• _Supplied information_

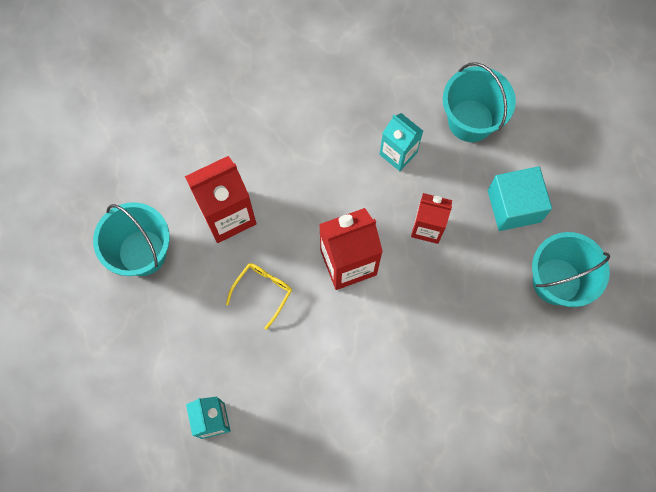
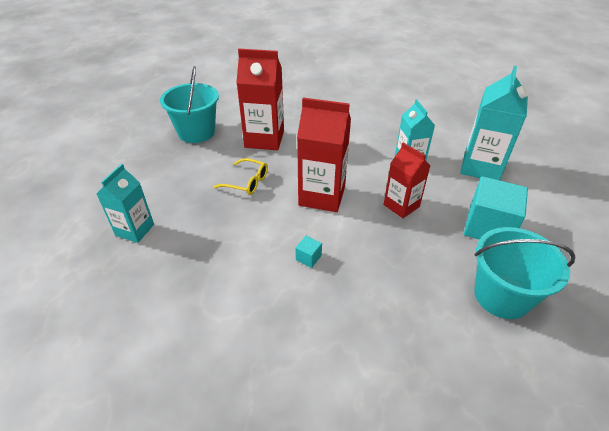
camera: 35 degrees right, 30 degrees down
(262, 292) = (246, 182): yellow glasses -> yellow glasses turned 45 degrees clockwise
(388, 344) = (308, 257): none -> turquoise cube
(470, 120) = (481, 167): turquoise bucket -> turquoise carton

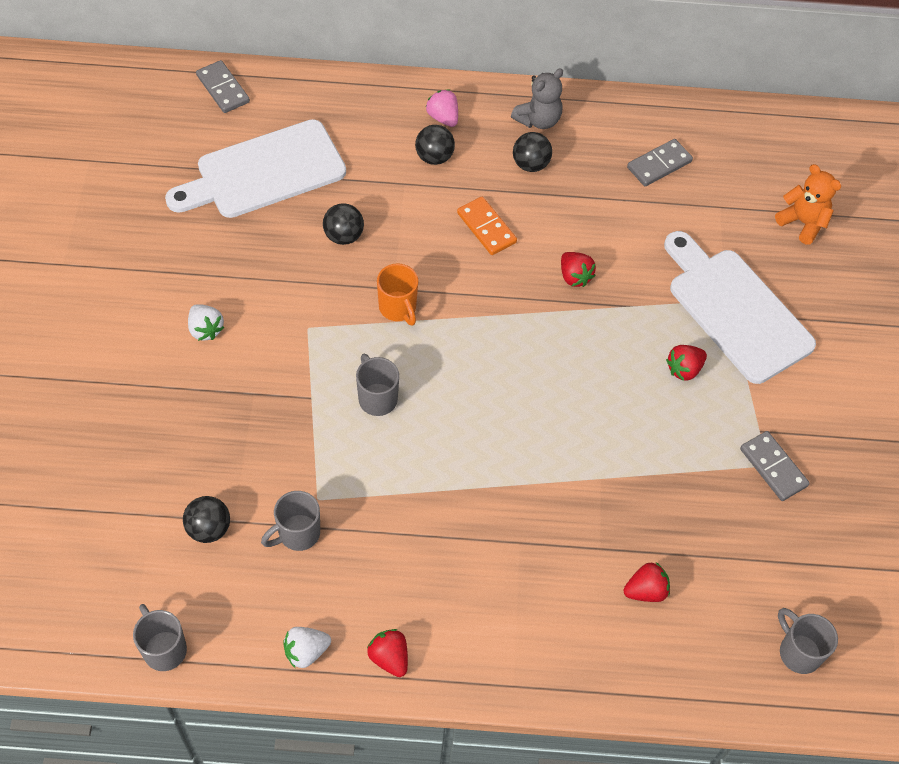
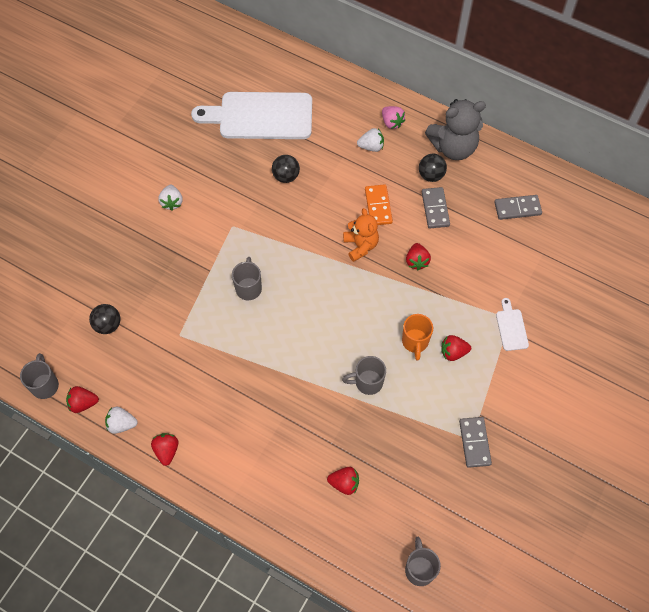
camera: 30 degrees right, 5 degrees up
(223, 89) = (265, 53): grey domino -> grey domino (435, 209)
(234, 649) = (83, 403): none -> red strawberry
(297, 534) = (156, 351): grey mug -> grey mug (367, 382)
(398, 308) = (293, 236): orange mug -> orange mug (415, 342)
(434, 157) = (371, 146): black ball -> white strawberry
(443, 117) = (392, 122): pink strawberry -> pink strawberry turned 150 degrees clockwise
(538, 120) = (453, 147): grey teddy bear -> grey teddy bear, size x1.55
(735, 310) = (511, 327): white cutting board -> white cutting board, size x0.42
(802, 223) = (594, 287): orange teddy bear -> orange teddy bear (360, 245)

• _What to produce_
Set down the complete material exactly, but do not include the images.

• _Written response_
camera: 35 degrees right, 30 degrees down
(262, 292) = (246, 182): yellow glasses -> yellow glasses turned 45 degrees clockwise
(388, 344) = (308, 257): none -> turquoise cube
(470, 120) = (481, 167): turquoise bucket -> turquoise carton

camera: 30 degrees right, 5 degrees up
(223, 89) = (265, 53): grey domino -> grey domino (435, 209)
(234, 649) = (83, 403): none -> red strawberry
(297, 534) = (156, 351): grey mug -> grey mug (367, 382)
(398, 308) = (293, 236): orange mug -> orange mug (415, 342)
(434, 157) = (371, 146): black ball -> white strawberry
(443, 117) = (392, 122): pink strawberry -> pink strawberry turned 150 degrees clockwise
(538, 120) = (453, 147): grey teddy bear -> grey teddy bear, size x1.55
(735, 310) = (511, 327): white cutting board -> white cutting board, size x0.42
(802, 223) = (594, 287): orange teddy bear -> orange teddy bear (360, 245)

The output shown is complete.